*DATA TO PROCESS*:
━━━━━━━━━━━━━━━━━━━━━━━━━━━━━━

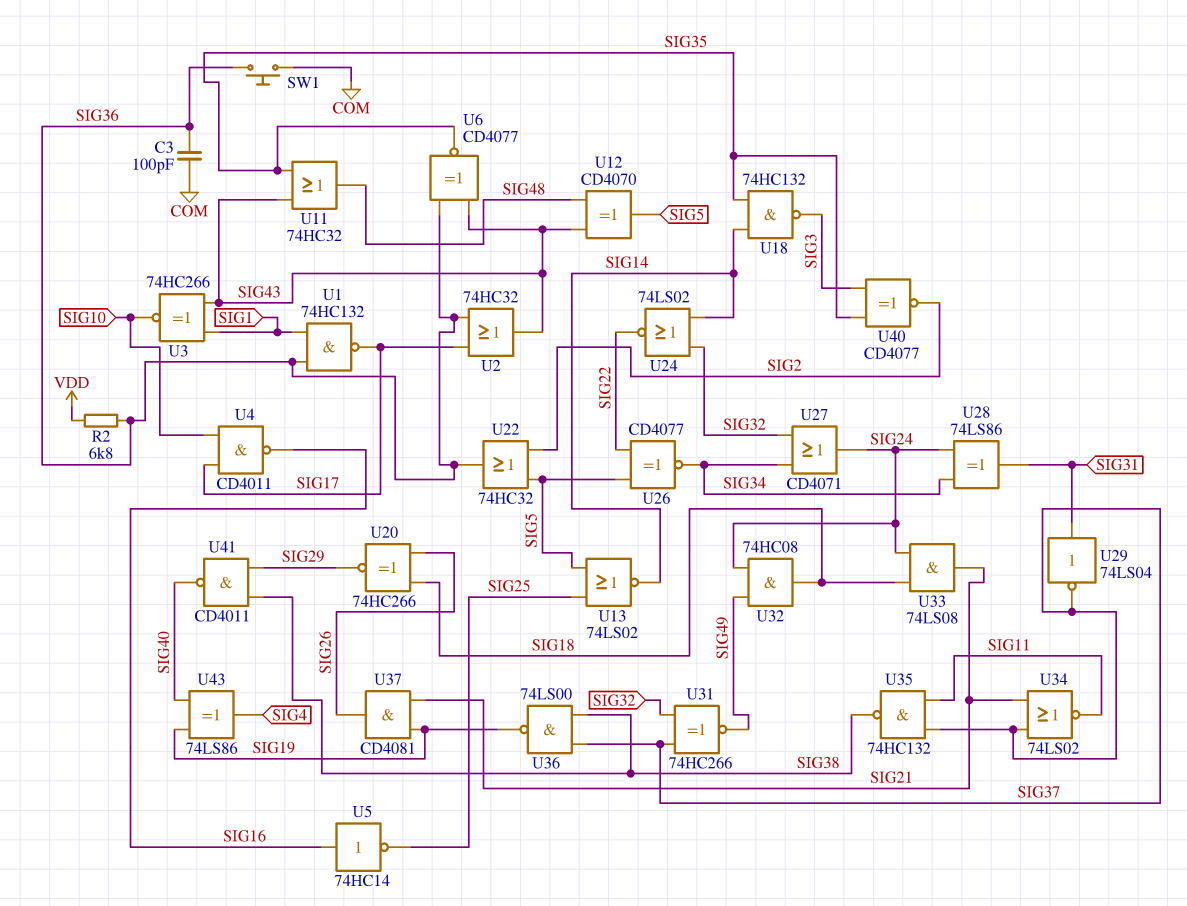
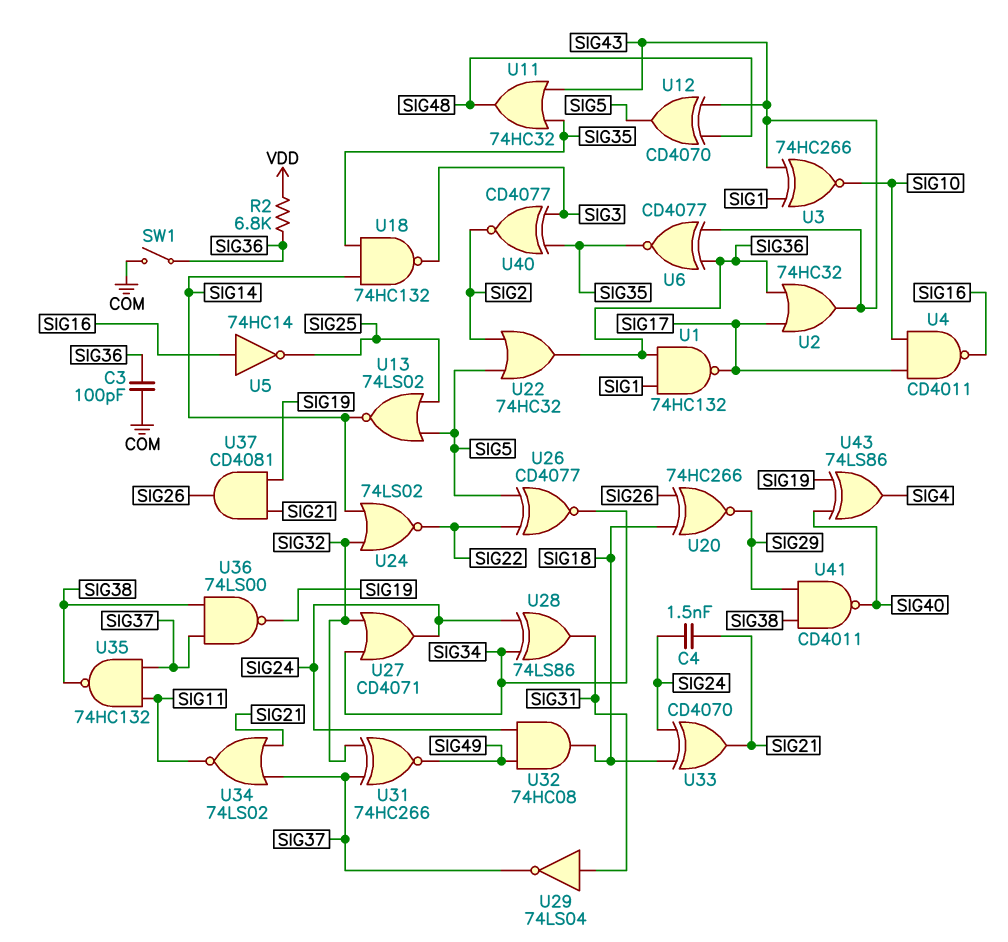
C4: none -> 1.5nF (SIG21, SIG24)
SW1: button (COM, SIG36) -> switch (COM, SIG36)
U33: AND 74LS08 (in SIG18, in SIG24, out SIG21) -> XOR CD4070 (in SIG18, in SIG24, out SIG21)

━━━━━━━━━━━━━━━━━━━━━━━━━━━━━━

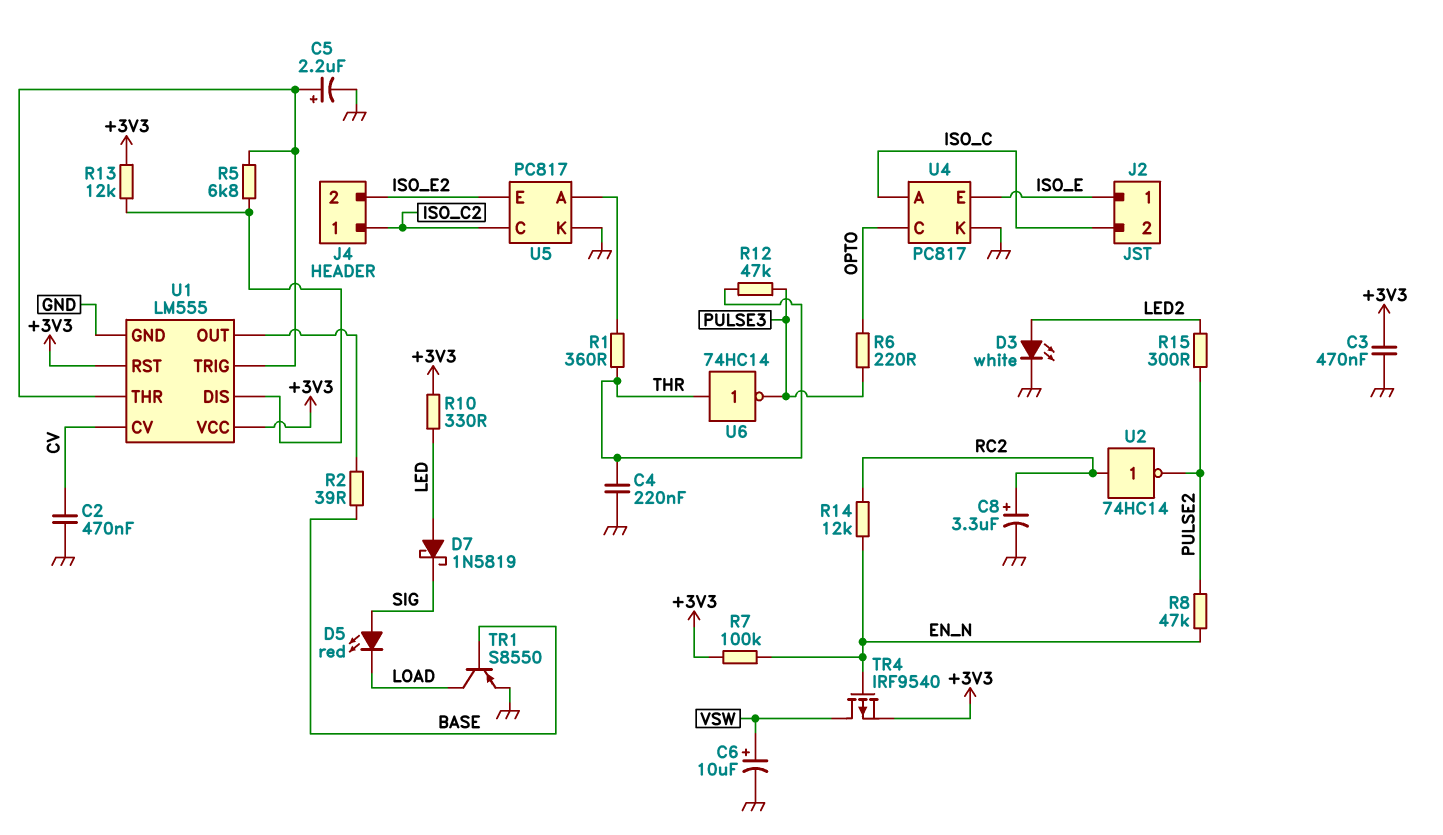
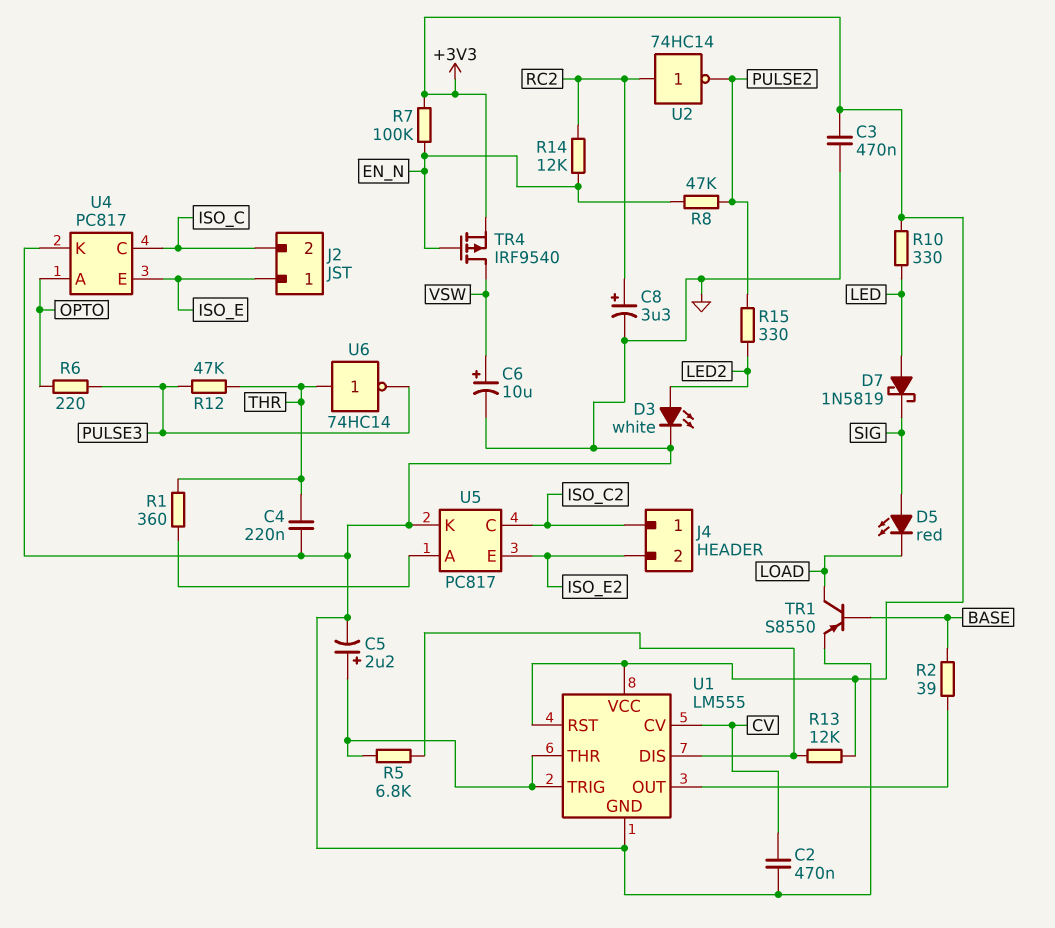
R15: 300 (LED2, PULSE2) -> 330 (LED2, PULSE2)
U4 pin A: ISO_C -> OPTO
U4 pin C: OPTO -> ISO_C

━━━━━━━━━━━━━━━━━━━━━━━━━━━━━━

*BRIEF*: Your answer should be the exact lines above from the one with "SW1: button (COM, SIG36)" through the one with "U33: AND 74LS08", both included, and nothing besides.

*ANSWER SPACE*:
SW1: button (COM, SIG36) -> switch (COM, SIG36)
U33: AND 74LS08 (in SIG18, in SIG24, out SIG21) -> XOR CD4070 (in SIG18, in SIG24, out SIG21)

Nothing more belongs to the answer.